DATA FOR ANALYSIS:

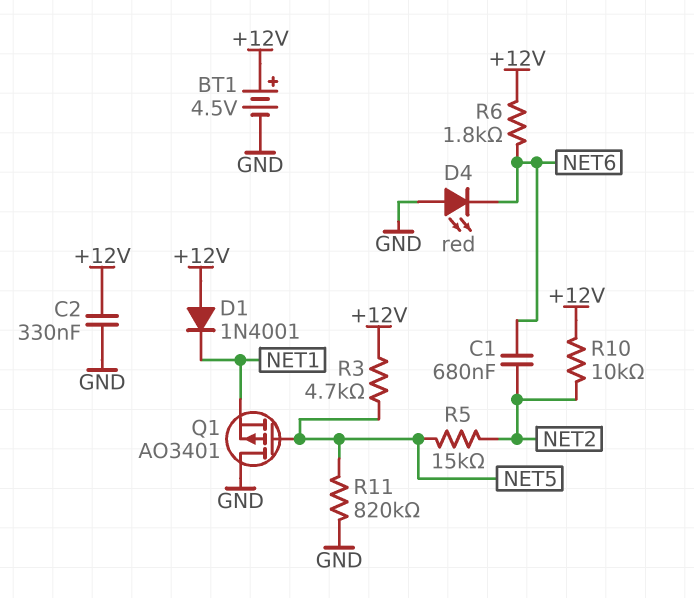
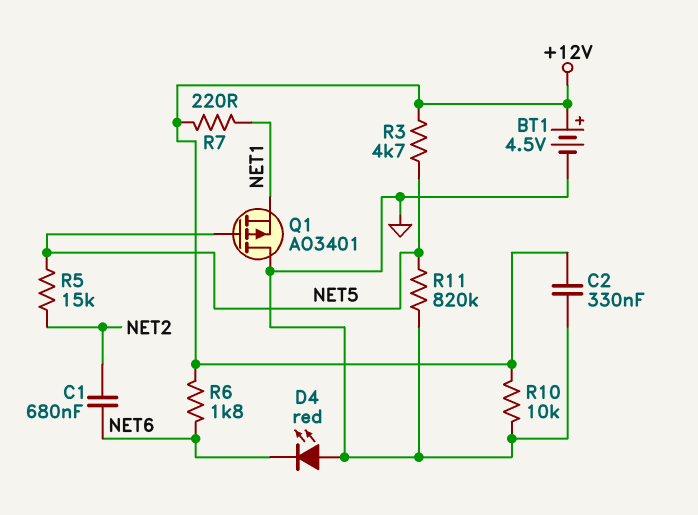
D1: diode 1N4001 (A +12V, K NET1) -> none
R7: none -> 220 (+12V, NET1)
R10: 10k (+12V, NET2) -> 10k (+12V, GND)

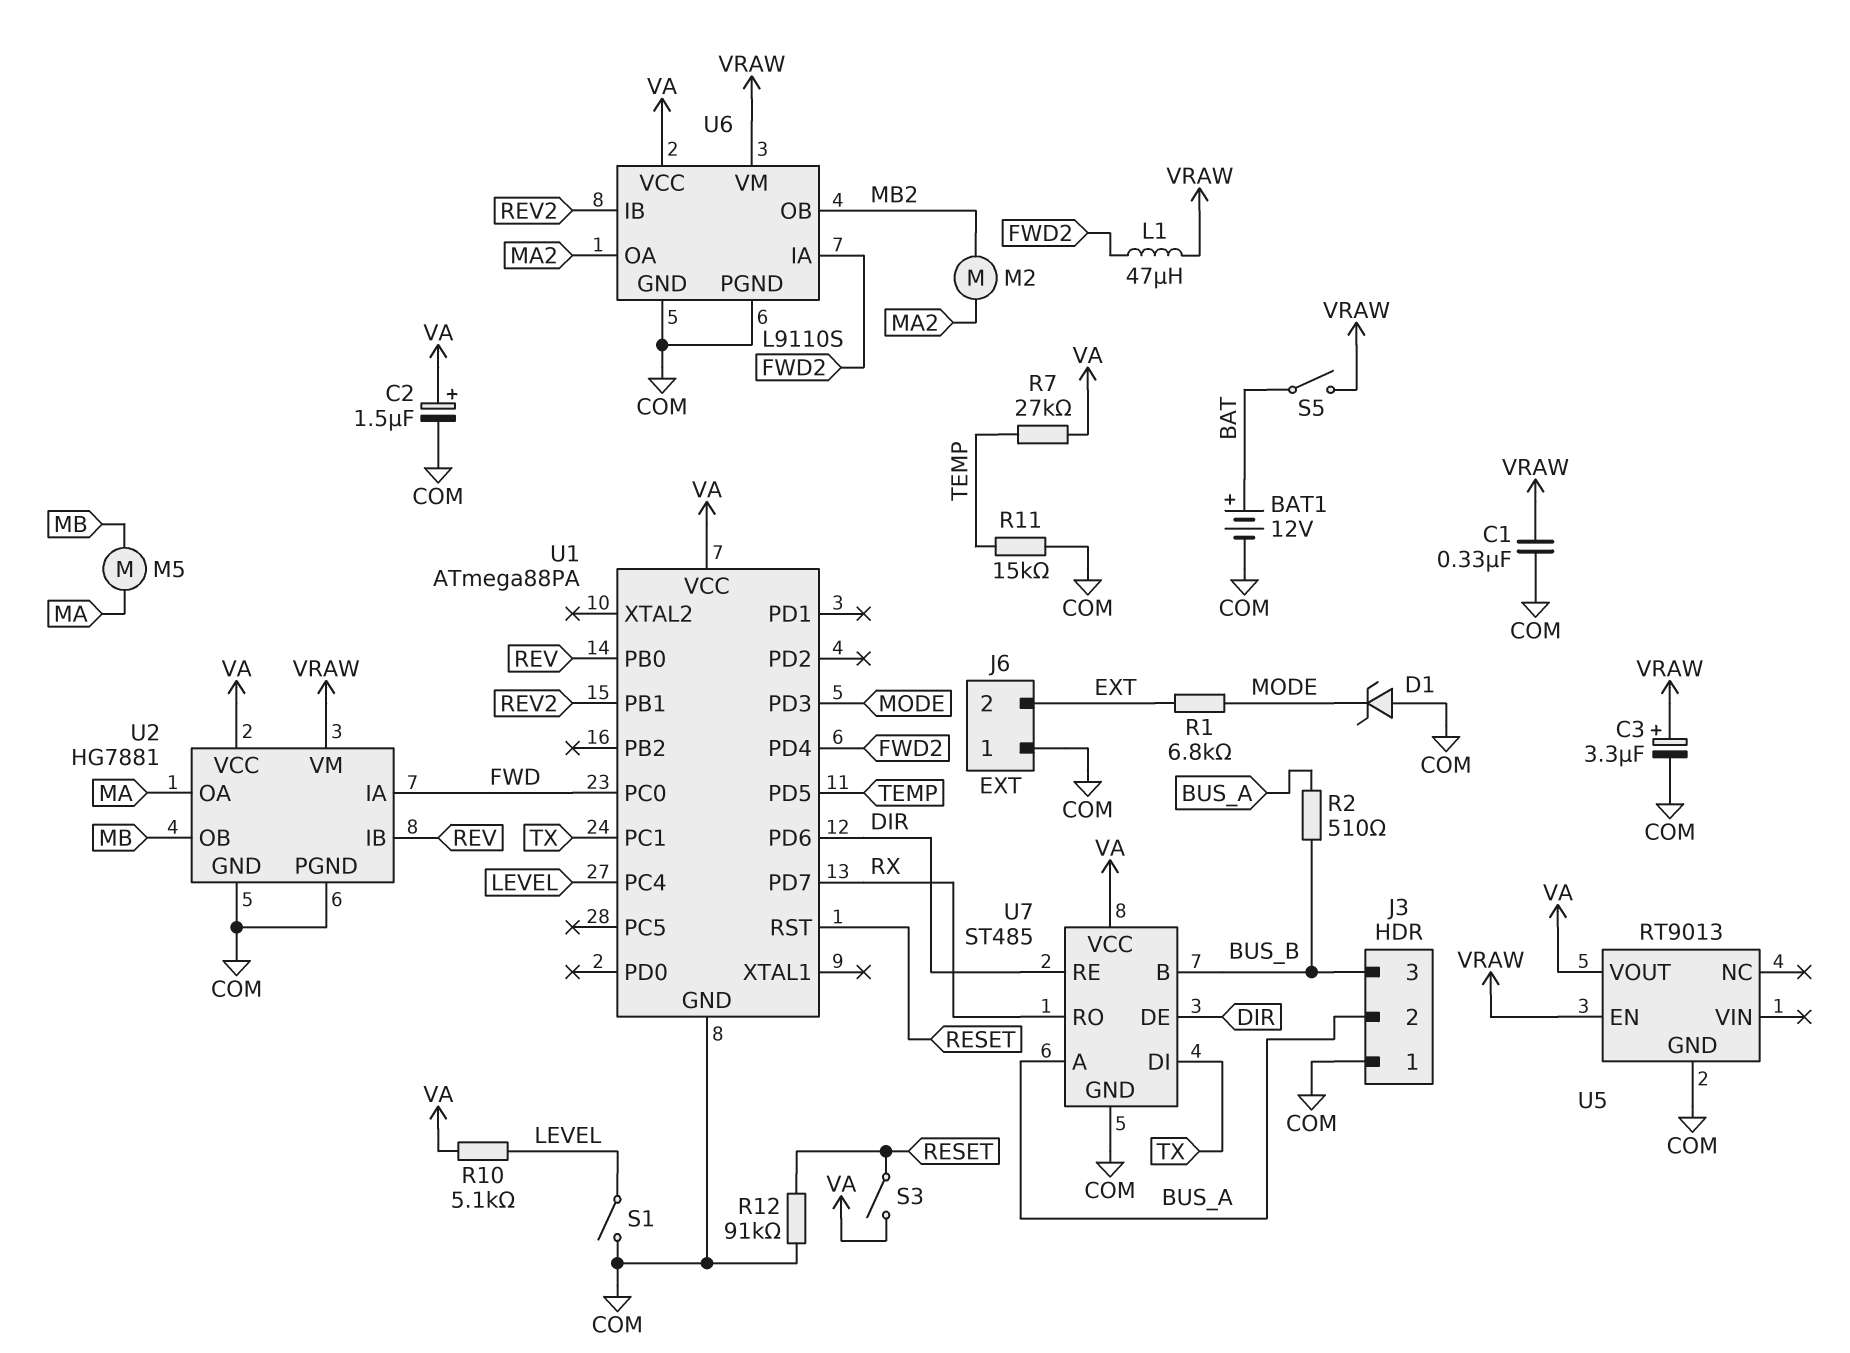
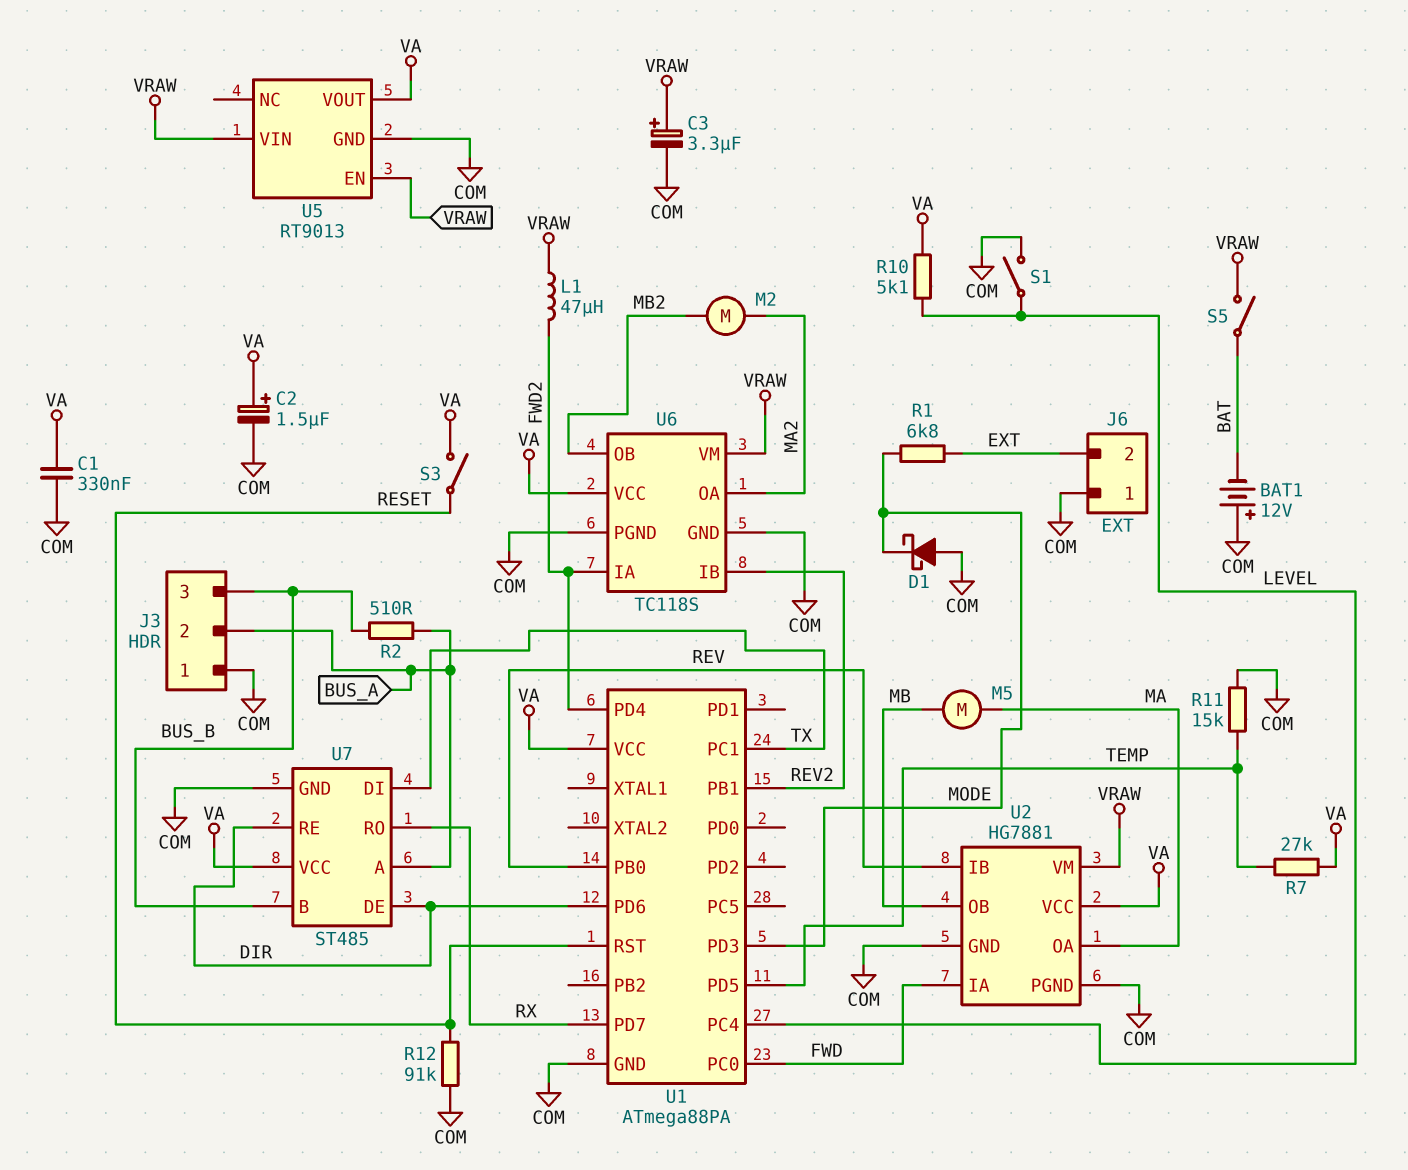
BAT1: 12V (plus BAT, minus COM) -> 12V (plus COM, minus BAT)
C1: 330nF (COM, VRAW) -> 330nF (COM, VA)
D1: zener (A COM, K MODE) -> schottky (A COM, K MODE)
U5 pin VIN: none -> VRAW
U6: L9110S -> TC118S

PROBLEM: Your job is to reproduce the material exactly. Keep pictures out of it.

YOUR SOLUTION:
D1: diode 1N4001 (A +12V, K NET1) -> none
R7: none -> 220 (+12V, NET1)
R10: 10k (+12V, NET2) -> 10k (+12V, GND)

BAT1: 12V (plus BAT, minus COM) -> 12V (plus COM, minus BAT)
C1: 330nF (COM, VRAW) -> 330nF (COM, VA)
D1: zener (A COM, K MODE) -> schottky (A COM, K MODE)
U5 pin VIN: none -> VRAW
U6: L9110S -> TC118S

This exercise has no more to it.